The data below:
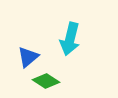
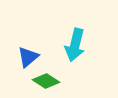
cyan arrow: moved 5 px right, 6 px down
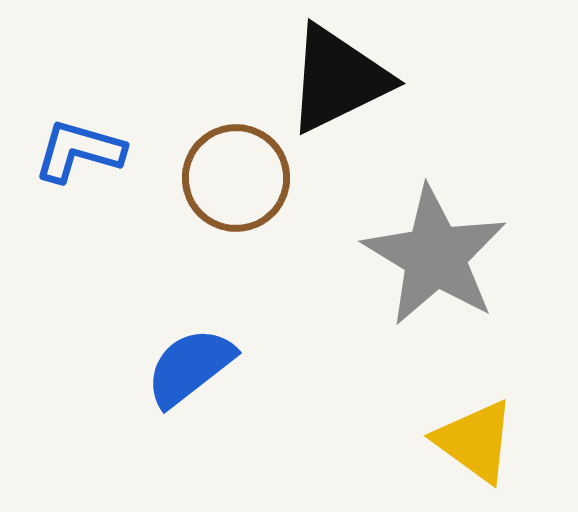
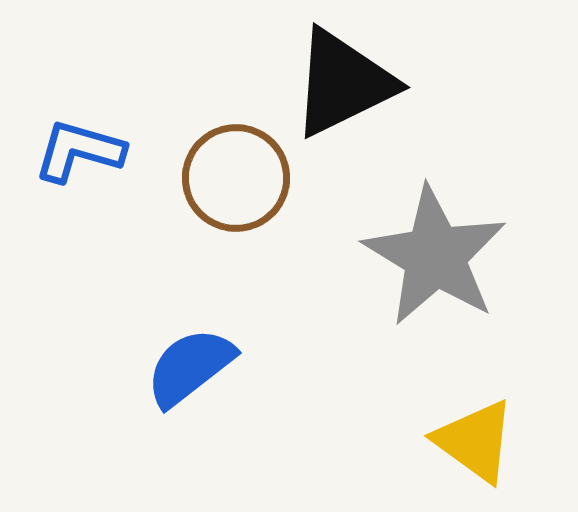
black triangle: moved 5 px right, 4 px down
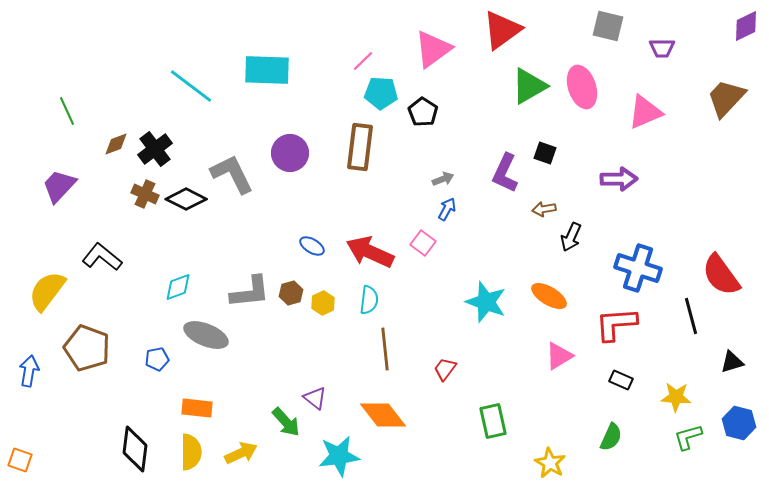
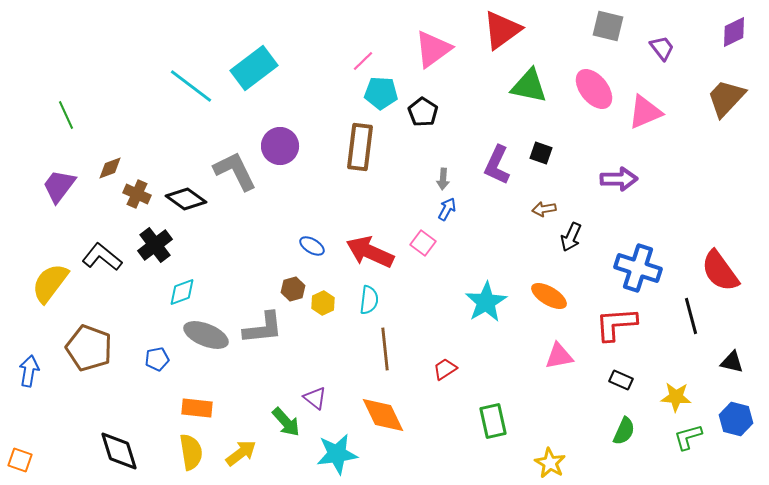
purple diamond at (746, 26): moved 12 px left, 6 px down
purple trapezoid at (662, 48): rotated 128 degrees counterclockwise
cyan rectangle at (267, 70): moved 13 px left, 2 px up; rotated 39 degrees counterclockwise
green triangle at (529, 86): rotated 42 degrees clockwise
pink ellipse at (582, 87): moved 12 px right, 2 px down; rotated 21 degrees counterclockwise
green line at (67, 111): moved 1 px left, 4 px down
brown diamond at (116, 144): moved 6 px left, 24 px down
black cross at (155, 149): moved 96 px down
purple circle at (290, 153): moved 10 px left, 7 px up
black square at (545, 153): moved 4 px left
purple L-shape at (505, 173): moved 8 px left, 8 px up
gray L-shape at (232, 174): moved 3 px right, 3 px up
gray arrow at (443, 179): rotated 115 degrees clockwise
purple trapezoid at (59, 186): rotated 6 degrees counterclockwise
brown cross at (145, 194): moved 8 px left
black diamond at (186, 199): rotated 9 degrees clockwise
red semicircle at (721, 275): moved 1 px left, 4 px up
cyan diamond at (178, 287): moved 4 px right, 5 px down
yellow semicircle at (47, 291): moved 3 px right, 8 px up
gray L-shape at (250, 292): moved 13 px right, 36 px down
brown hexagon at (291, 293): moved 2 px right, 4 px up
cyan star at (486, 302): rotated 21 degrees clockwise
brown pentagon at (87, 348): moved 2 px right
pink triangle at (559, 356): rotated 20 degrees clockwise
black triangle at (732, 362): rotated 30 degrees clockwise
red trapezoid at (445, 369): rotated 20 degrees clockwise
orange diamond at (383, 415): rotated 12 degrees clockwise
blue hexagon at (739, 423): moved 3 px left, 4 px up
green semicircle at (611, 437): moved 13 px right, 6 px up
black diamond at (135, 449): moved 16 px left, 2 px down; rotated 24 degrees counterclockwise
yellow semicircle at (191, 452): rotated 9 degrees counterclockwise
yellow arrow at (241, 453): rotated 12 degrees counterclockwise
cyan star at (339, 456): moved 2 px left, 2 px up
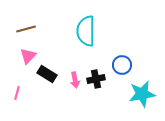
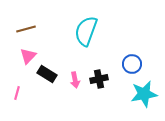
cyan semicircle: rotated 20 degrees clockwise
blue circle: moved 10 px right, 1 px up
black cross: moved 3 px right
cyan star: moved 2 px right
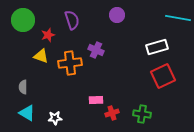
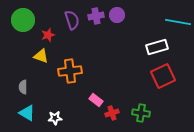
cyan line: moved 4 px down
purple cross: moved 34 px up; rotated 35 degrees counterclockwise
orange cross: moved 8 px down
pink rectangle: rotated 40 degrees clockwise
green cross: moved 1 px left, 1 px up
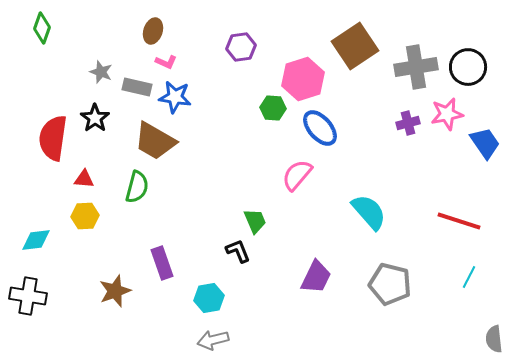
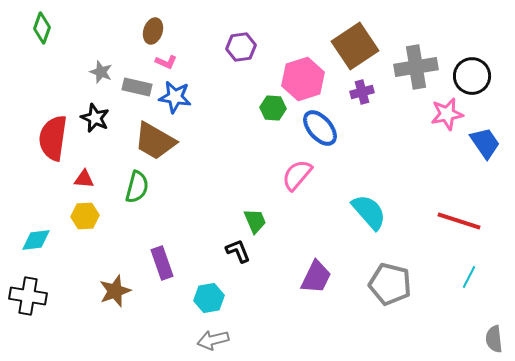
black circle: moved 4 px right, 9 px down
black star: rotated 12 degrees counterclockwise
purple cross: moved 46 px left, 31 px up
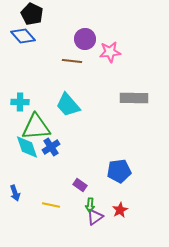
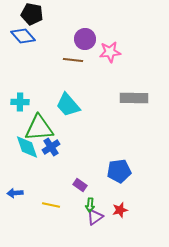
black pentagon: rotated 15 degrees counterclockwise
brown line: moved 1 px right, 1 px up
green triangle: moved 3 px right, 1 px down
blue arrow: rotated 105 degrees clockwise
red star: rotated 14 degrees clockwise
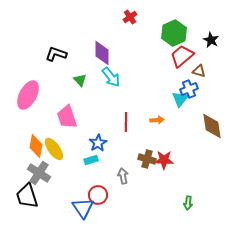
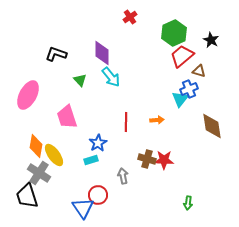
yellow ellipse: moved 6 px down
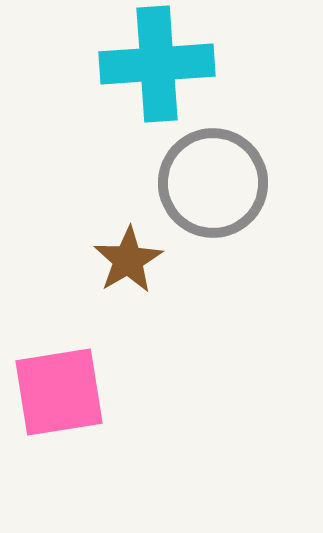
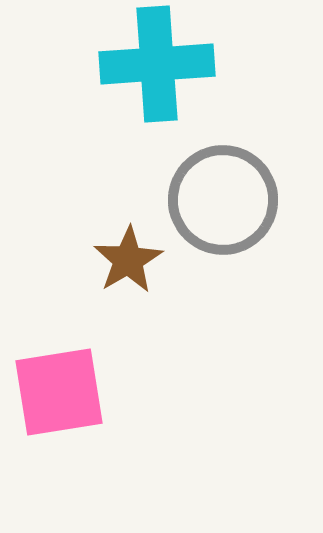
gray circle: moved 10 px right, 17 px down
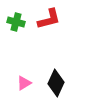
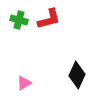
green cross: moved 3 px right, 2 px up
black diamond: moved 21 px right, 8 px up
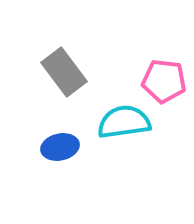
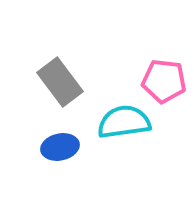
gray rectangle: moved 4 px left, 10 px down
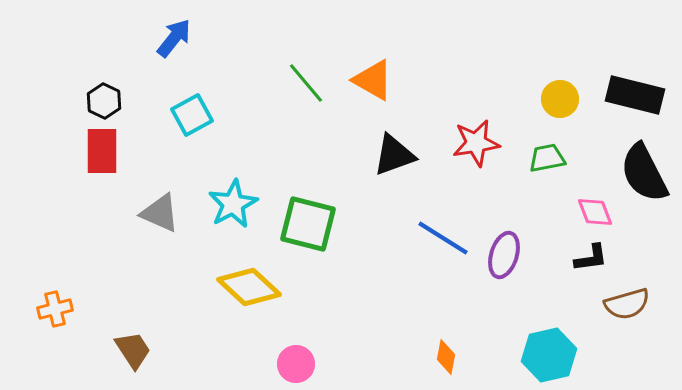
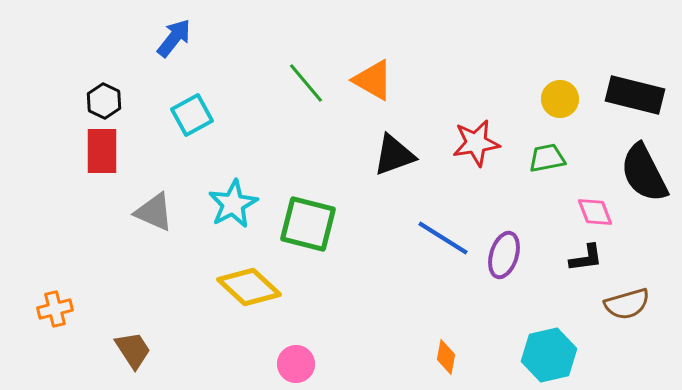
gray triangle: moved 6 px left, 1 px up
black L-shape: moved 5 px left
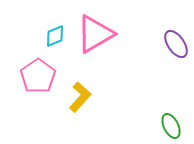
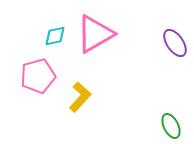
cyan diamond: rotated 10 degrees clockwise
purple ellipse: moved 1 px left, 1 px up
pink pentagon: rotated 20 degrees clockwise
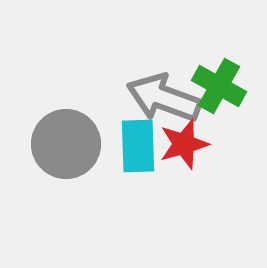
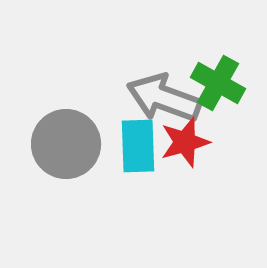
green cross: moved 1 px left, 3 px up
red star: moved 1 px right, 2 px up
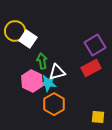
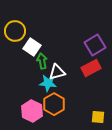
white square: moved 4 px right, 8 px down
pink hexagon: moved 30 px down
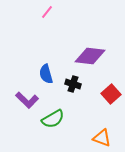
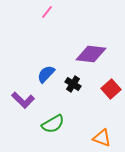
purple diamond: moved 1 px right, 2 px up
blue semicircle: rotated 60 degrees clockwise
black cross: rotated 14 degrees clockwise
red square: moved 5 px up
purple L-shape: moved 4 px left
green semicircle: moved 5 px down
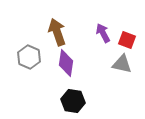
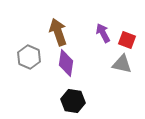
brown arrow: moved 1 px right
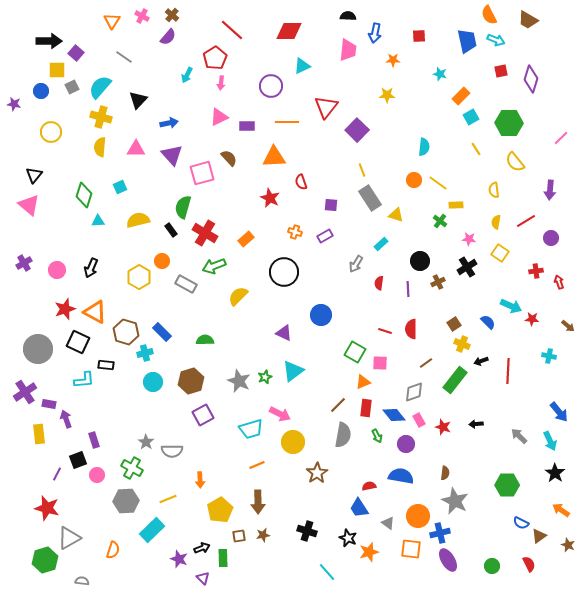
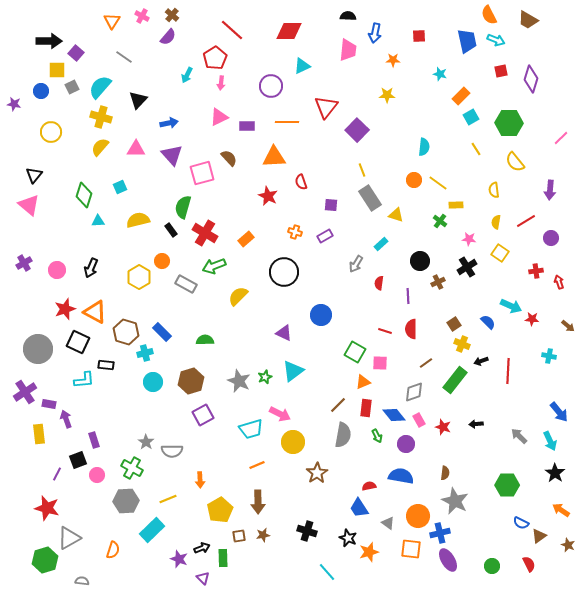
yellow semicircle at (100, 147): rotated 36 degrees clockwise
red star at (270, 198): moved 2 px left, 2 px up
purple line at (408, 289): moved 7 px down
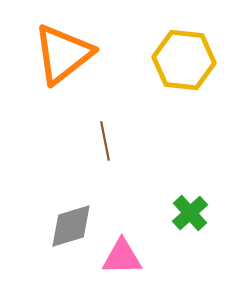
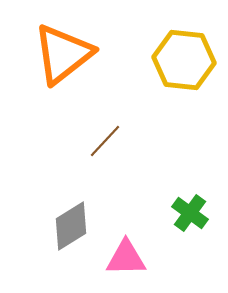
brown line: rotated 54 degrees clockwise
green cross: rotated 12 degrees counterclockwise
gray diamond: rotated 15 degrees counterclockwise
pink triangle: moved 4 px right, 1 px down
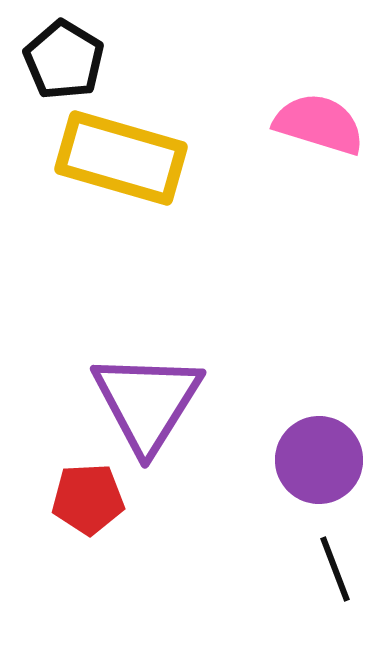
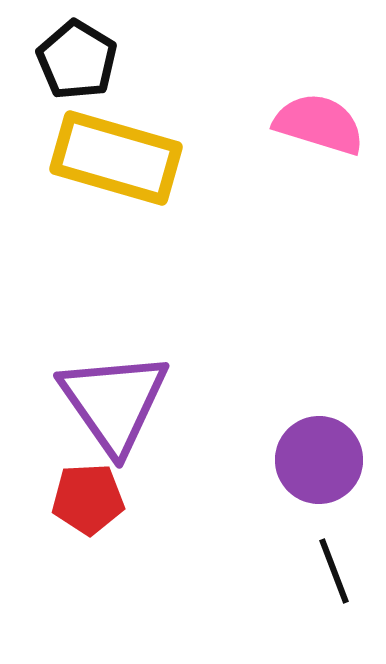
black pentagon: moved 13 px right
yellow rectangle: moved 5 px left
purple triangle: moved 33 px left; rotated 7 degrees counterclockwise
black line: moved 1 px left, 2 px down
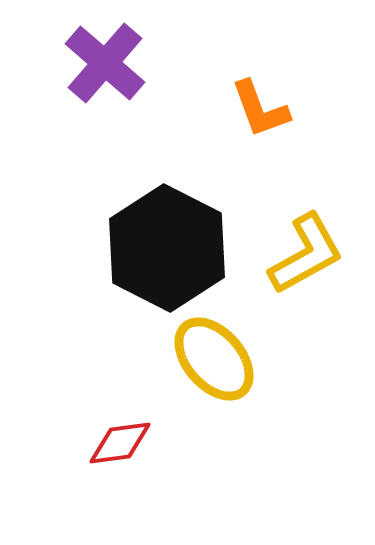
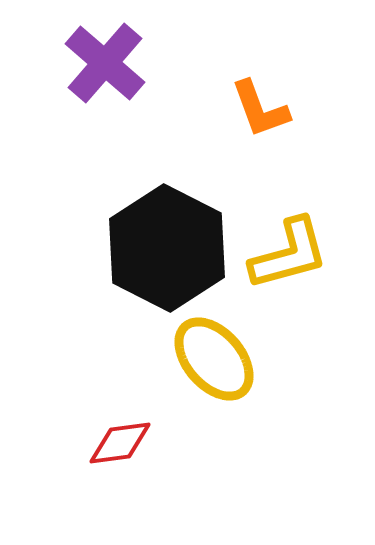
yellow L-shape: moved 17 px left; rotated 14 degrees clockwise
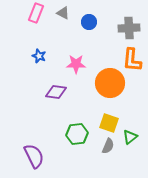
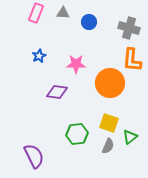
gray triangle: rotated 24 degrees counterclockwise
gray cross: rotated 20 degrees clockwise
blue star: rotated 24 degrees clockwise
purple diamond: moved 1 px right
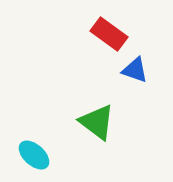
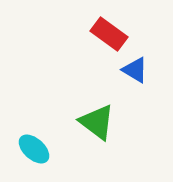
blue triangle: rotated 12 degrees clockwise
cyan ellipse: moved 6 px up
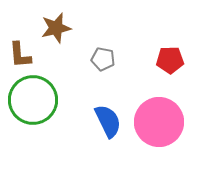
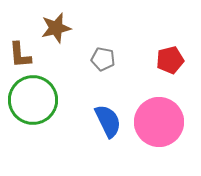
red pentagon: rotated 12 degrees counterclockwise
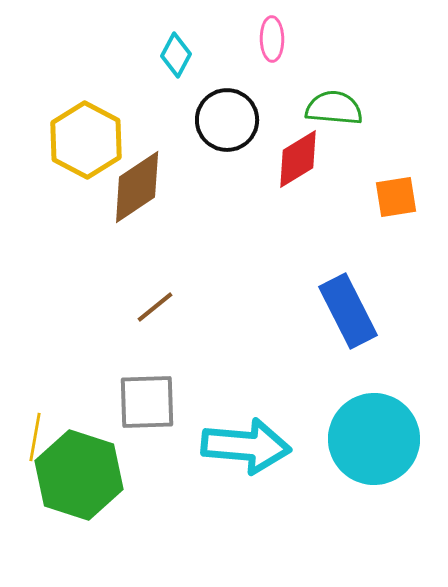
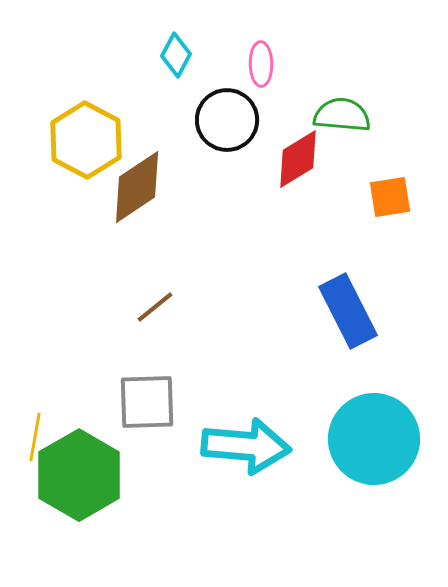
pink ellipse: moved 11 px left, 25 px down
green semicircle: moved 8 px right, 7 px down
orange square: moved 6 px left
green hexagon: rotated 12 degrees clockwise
End of The data.
* **Activity**:
Give the lines exactly, from the first line of the entries to the line with "purple circle at", both ends included. Skip the pictures.

* **Written reply**:
cyan arrow: moved 5 px right, 6 px down
black triangle: moved 5 px right, 4 px down
purple diamond at (746, 26): moved 12 px left, 6 px down
purple trapezoid at (662, 48): rotated 128 degrees counterclockwise
cyan rectangle at (267, 70): moved 13 px left, 2 px up; rotated 39 degrees counterclockwise
green triangle at (529, 86): rotated 42 degrees clockwise
pink ellipse at (582, 87): moved 12 px right, 2 px down; rotated 21 degrees counterclockwise
green line at (67, 111): moved 1 px left, 4 px down
brown diamond at (116, 144): moved 6 px left, 24 px down
black cross at (155, 149): moved 96 px down
purple circle at (290, 153): moved 10 px left, 7 px up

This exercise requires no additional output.